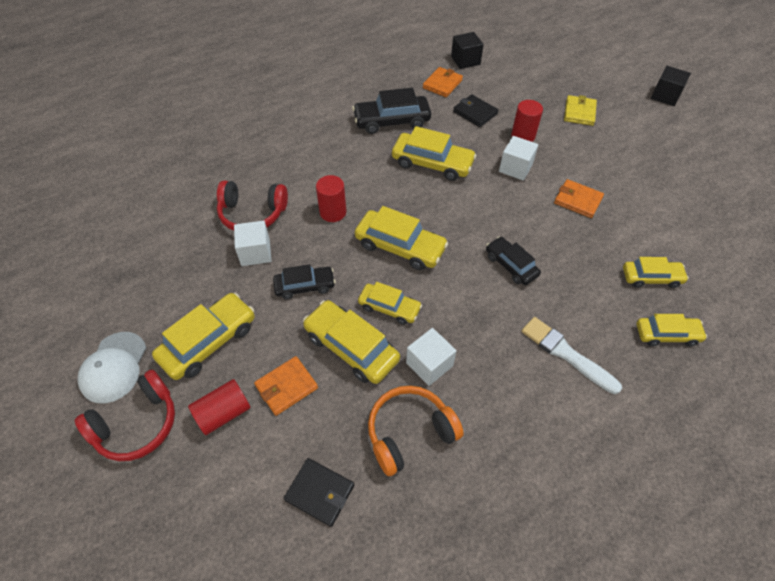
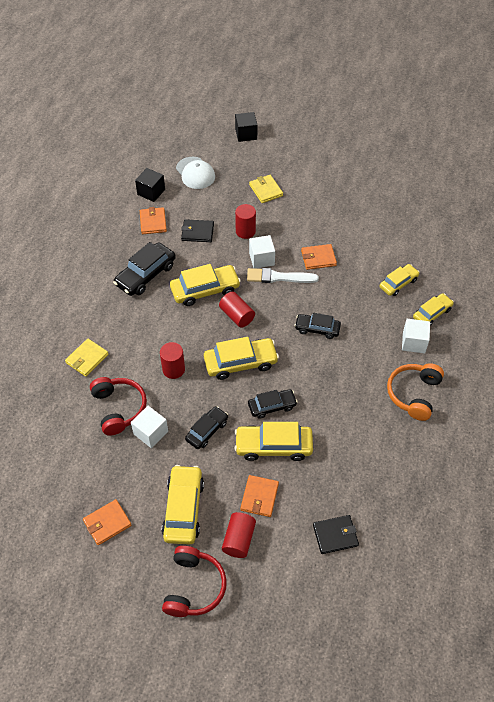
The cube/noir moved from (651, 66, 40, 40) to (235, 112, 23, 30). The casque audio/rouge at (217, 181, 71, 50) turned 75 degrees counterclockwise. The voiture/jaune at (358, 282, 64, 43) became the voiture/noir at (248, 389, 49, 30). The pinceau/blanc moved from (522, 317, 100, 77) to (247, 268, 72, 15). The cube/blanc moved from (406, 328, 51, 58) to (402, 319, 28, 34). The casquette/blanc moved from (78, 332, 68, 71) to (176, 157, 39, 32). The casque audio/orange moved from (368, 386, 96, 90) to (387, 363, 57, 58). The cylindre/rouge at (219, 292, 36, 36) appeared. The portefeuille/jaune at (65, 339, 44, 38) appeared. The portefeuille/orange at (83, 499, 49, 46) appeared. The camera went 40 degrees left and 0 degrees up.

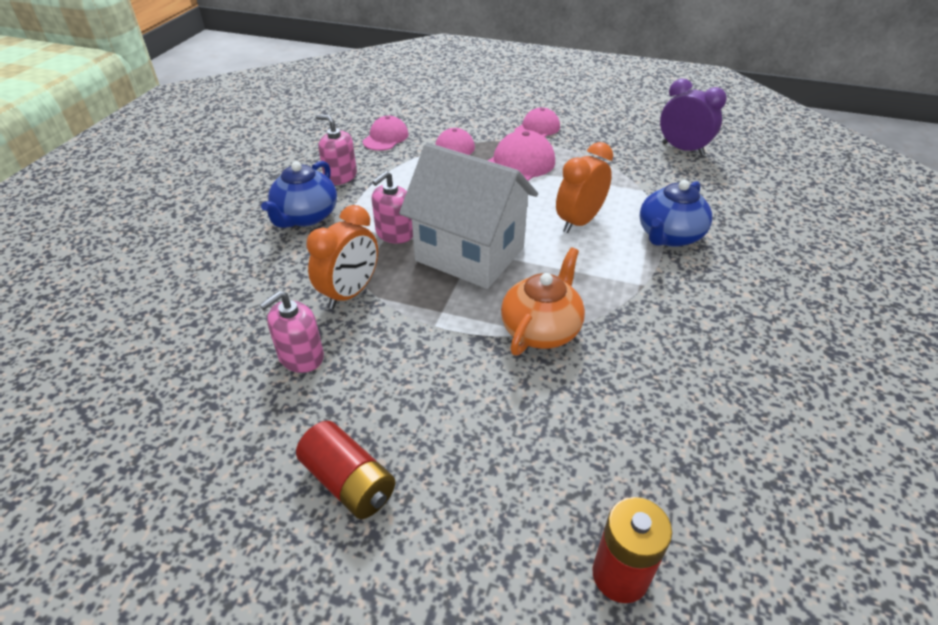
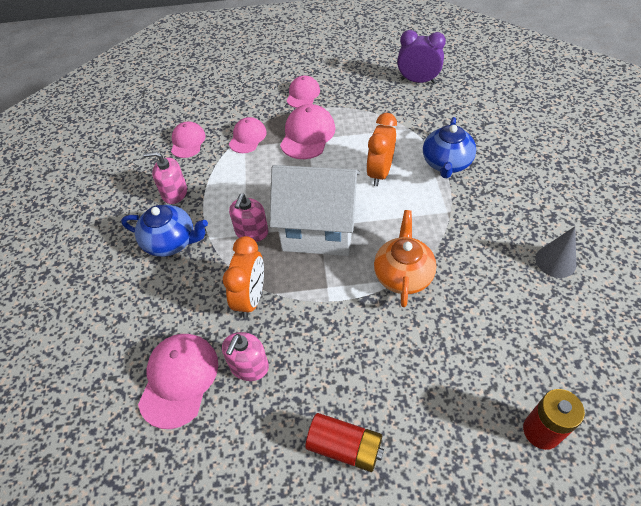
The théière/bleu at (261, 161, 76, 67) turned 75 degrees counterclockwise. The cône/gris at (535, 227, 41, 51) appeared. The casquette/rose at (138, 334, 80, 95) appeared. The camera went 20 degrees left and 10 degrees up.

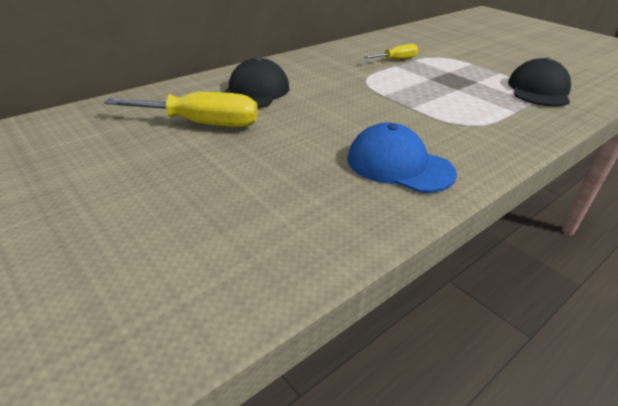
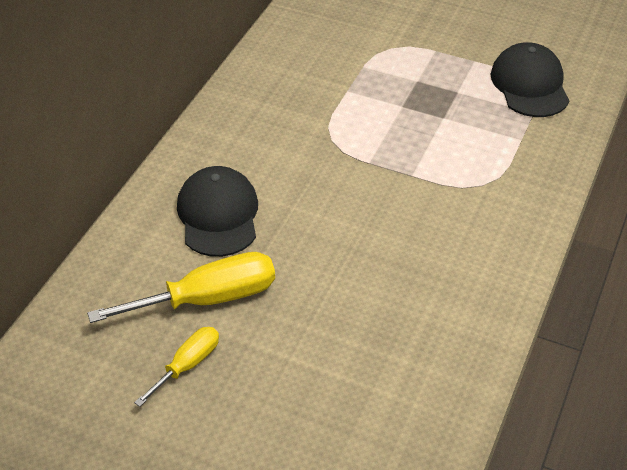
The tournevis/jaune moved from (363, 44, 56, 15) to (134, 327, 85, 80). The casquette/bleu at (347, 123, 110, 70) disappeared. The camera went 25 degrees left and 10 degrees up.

§ §

Give back the material word for word, leaving out its pictures.

The cube/noir moved from (651, 66, 40, 40) to (235, 112, 23, 30). The casque audio/rouge at (217, 181, 71, 50) turned 75 degrees counterclockwise. The voiture/jaune at (358, 282, 64, 43) became the voiture/noir at (248, 389, 49, 30). The pinceau/blanc moved from (522, 317, 100, 77) to (247, 268, 72, 15). The cube/blanc moved from (406, 328, 51, 58) to (402, 319, 28, 34). The casquette/blanc moved from (78, 332, 68, 71) to (176, 157, 39, 32). The casque audio/orange moved from (368, 386, 96, 90) to (387, 363, 57, 58). The cylindre/rouge at (219, 292, 36, 36) appeared. The portefeuille/jaune at (65, 339, 44, 38) appeared. The portefeuille/orange at (83, 499, 49, 46) appeared. The camera went 40 degrees left and 0 degrees up.

The théière/bleu at (261, 161, 76, 67) turned 75 degrees counterclockwise. The cône/gris at (535, 227, 41, 51) appeared. The casquette/rose at (138, 334, 80, 95) appeared. The camera went 20 degrees left and 10 degrees up.

The tournevis/jaune moved from (363, 44, 56, 15) to (134, 327, 85, 80). The casquette/bleu at (347, 123, 110, 70) disappeared. The camera went 25 degrees left and 10 degrees up.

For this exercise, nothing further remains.